Entries provided below:
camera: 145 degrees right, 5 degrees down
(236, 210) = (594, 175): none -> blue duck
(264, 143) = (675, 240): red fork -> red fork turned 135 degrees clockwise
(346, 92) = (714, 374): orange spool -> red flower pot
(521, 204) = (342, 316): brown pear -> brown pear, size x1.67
End of Entries provided.
Entries provided below:
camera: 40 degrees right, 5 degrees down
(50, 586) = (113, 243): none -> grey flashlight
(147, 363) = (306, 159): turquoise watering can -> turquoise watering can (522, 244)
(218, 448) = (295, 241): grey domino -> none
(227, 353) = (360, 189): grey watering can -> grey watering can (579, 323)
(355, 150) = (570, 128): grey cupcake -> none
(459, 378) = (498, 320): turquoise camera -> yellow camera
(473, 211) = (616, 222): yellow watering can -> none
End of Entries provided.
Report the count of lines in the entries that contain the string "watering", and nothing besides it.

• Problem solution
3